Start of Data under study

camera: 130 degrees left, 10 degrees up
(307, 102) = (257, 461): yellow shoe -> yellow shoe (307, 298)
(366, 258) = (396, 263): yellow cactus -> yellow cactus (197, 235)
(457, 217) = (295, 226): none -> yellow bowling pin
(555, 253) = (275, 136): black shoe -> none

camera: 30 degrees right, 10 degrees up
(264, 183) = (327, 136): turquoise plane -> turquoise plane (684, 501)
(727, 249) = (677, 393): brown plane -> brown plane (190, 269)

End of Data under study
Start of Data under study

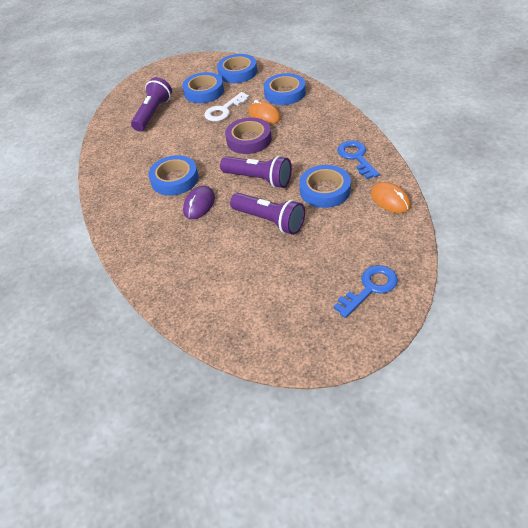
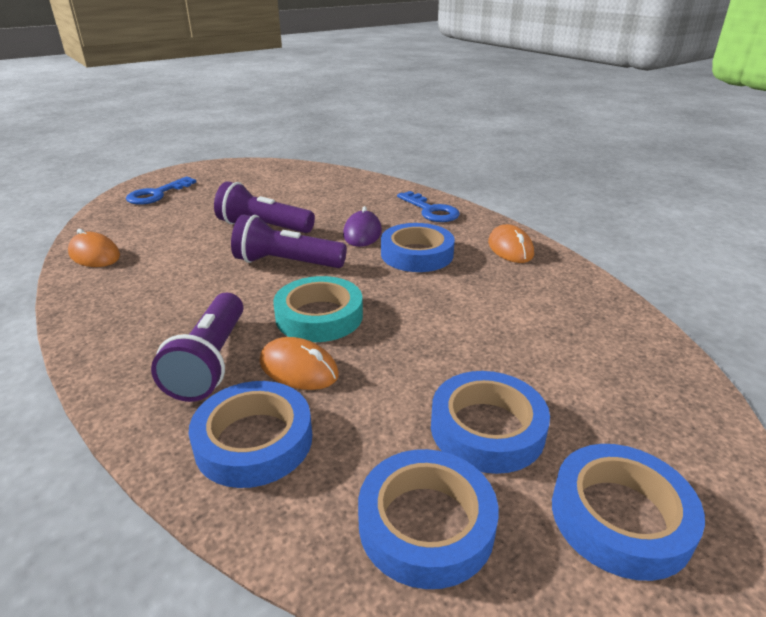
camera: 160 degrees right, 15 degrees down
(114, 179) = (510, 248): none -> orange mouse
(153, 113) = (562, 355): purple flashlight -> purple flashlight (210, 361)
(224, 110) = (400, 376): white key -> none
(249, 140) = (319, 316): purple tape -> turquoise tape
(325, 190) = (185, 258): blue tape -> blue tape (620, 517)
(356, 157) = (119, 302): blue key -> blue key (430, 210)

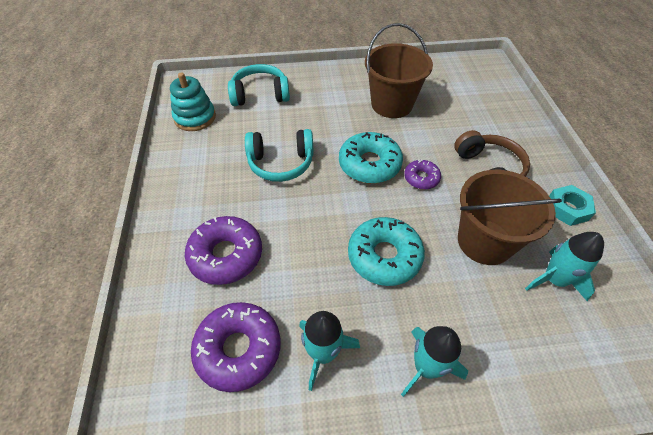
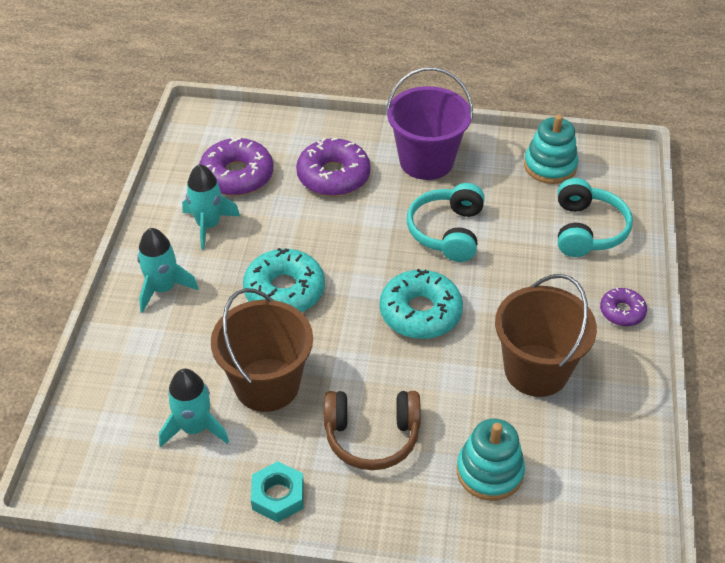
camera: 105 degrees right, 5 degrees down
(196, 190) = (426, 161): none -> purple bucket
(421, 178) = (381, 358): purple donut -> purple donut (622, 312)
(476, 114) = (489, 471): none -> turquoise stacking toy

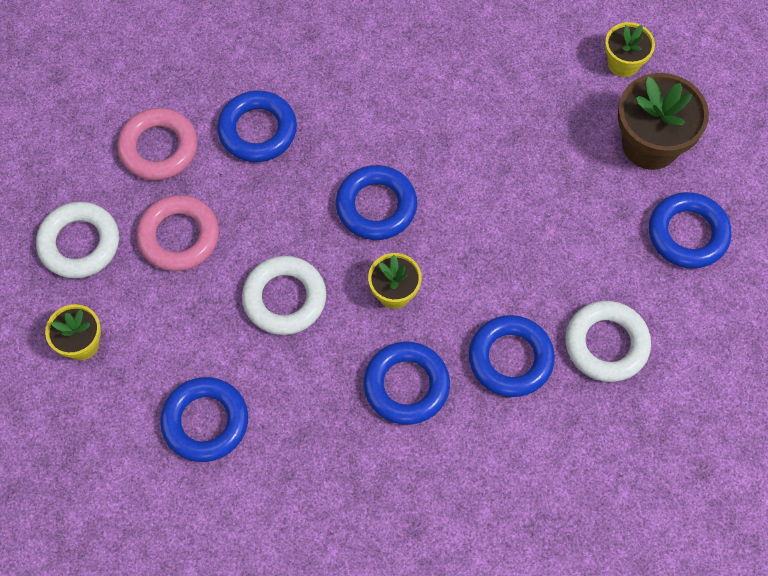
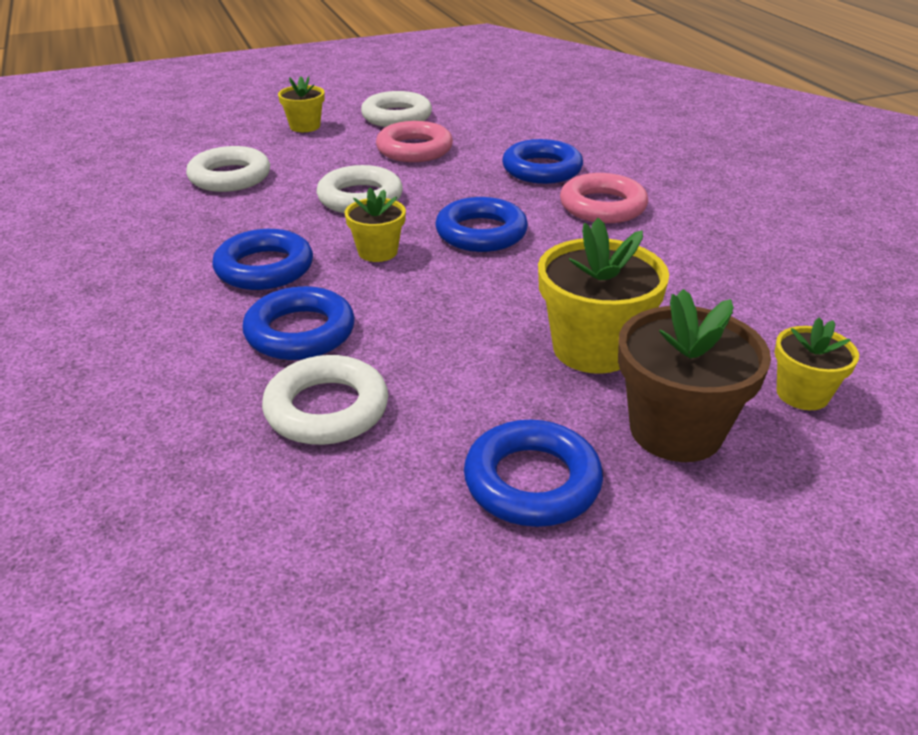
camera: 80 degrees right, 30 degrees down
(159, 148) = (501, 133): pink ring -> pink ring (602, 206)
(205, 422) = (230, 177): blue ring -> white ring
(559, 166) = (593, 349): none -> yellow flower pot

End of Data under study
Start of Data under study

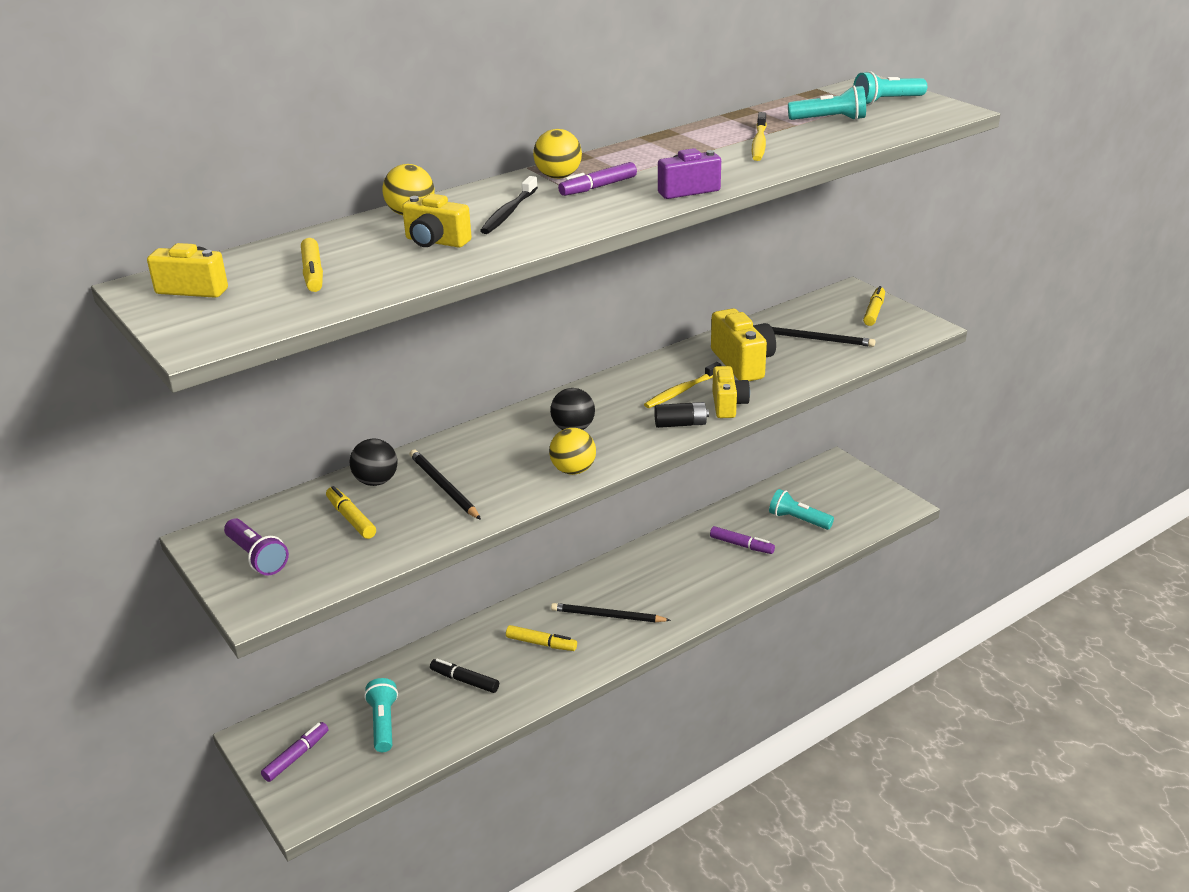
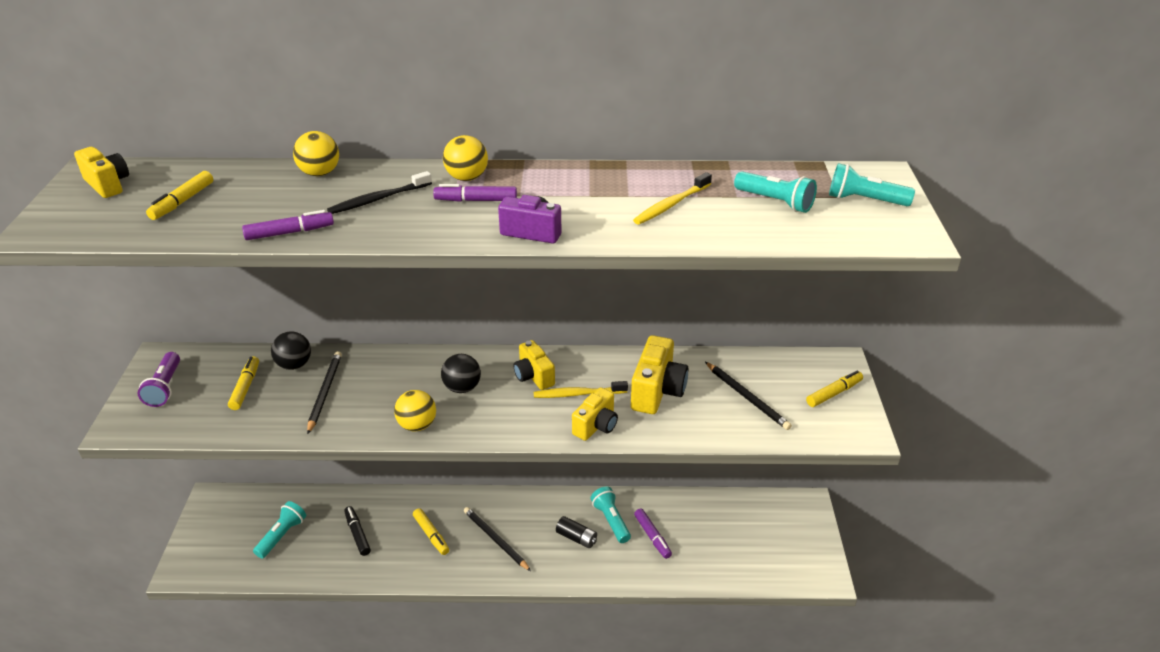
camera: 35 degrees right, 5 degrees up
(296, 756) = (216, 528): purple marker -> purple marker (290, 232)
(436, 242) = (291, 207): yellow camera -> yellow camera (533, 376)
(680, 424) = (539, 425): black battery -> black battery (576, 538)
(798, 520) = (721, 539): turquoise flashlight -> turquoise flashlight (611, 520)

End of Data under study

→ **Required work**
In the data above, find the line with "(153, 113) = (562, 355): purple" and the line with "(421, 178) = (381, 358): purple". Please copy exactly those two lines and every line between them, but not the pictures.

→ **Answer area**
(153, 113) = (562, 355): purple flashlight -> purple flashlight (210, 361)
(224, 110) = (400, 376): white key -> none
(249, 140) = (319, 316): purple tape -> turquoise tape
(325, 190) = (185, 258): blue tape -> blue tape (620, 517)
(356, 157) = (119, 302): blue key -> blue key (430, 210)

camera: 105 degrees right, 5 degrees down
(196, 190) = (426, 161): none -> purple bucket
(421, 178) = (381, 358): purple donut -> purple donut (622, 312)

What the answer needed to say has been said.